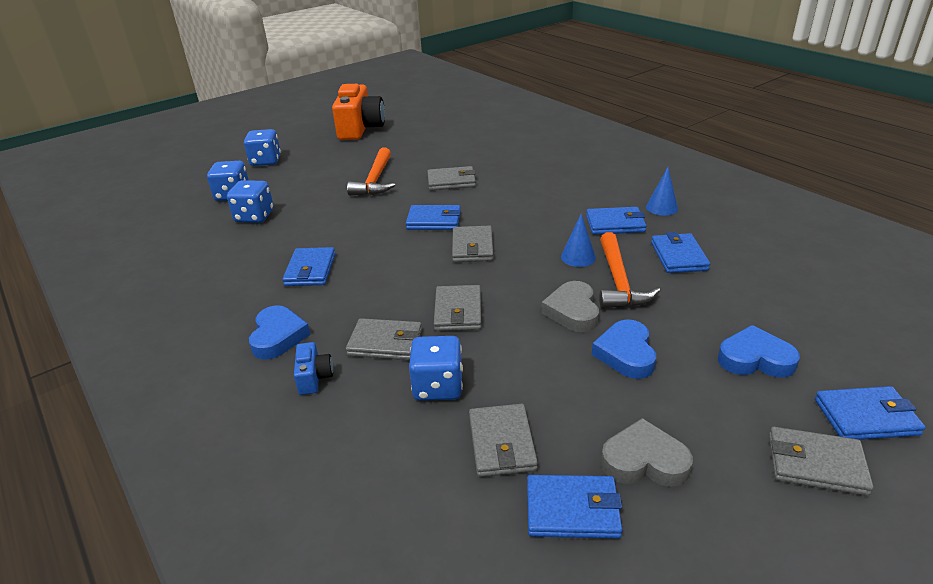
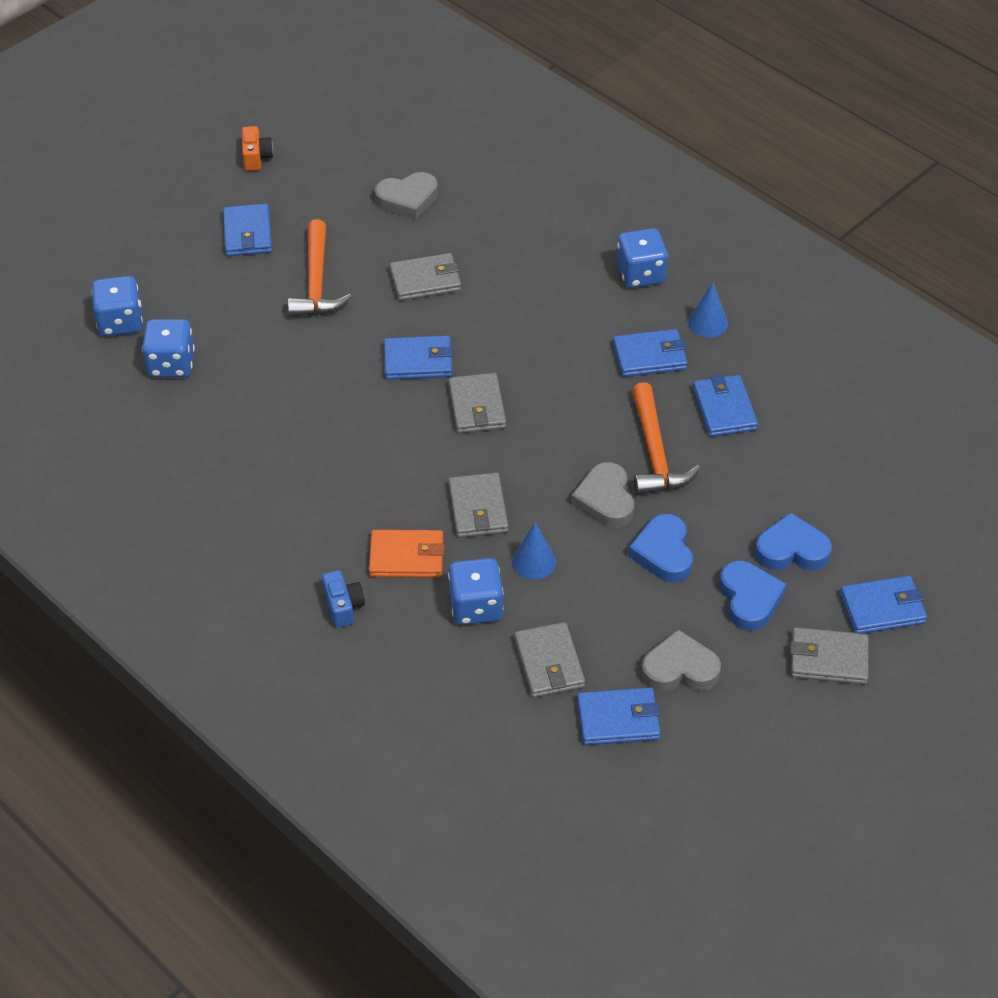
camera: 10 degrees left, 15 degrees up
(265, 161) = (136, 243): blue dice -> blue dice (640, 274)
(278, 336) = (283, 557): blue heart -> blue heart (749, 599)
(310, 270) = (284, 456): blue wallet -> blue wallet (247, 233)
(360, 128) = (256, 157): orange camera -> orange camera, size x0.44
(385, 343) = (406, 557): grey wallet -> orange wallet
(450, 146) = (407, 199): none -> grey heart
(578, 257) = (607, 416): blue cone -> blue cone (534, 562)

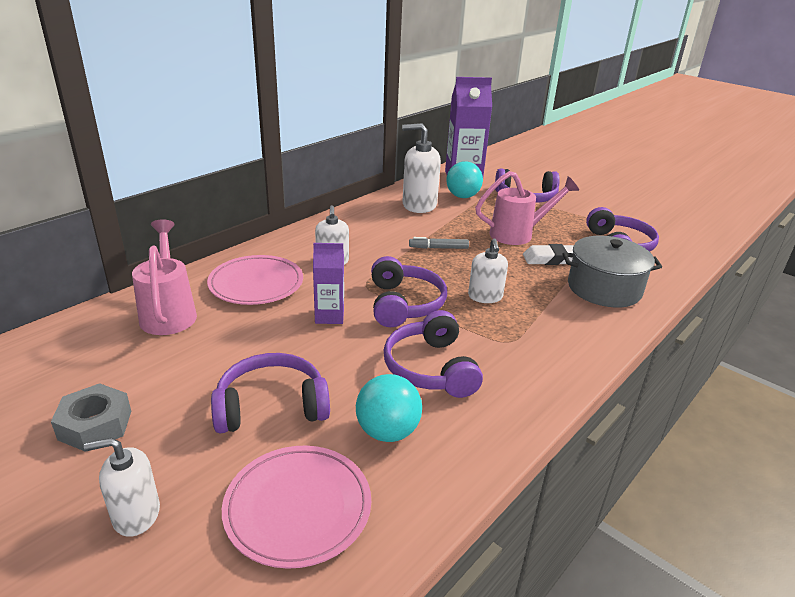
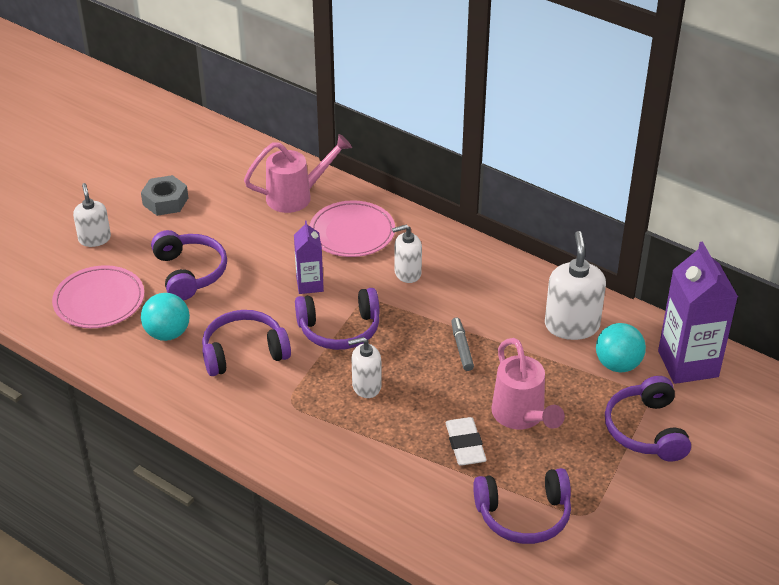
camera: 85 degrees right, 10 degrees up
(604, 288) = (407, 486): grey pot -> none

TASK DESCRIPTION
What's needed here is an exact repeat of all the records above, pictures excluded.

RESPONSE FOR THIS EXERCISE
camera: 10 degrees left, 15 degrees up
(265, 161) = (136, 243): blue dice -> blue dice (640, 274)
(278, 336) = (283, 557): blue heart -> blue heart (749, 599)
(310, 270) = (284, 456): blue wallet -> blue wallet (247, 233)
(360, 128) = (256, 157): orange camera -> orange camera, size x0.44
(385, 343) = (406, 557): grey wallet -> orange wallet
(450, 146) = (407, 199): none -> grey heart
(578, 257) = (607, 416): blue cone -> blue cone (534, 562)

camera: 85 degrees right, 10 degrees up
(604, 288) = (407, 486): grey pot -> none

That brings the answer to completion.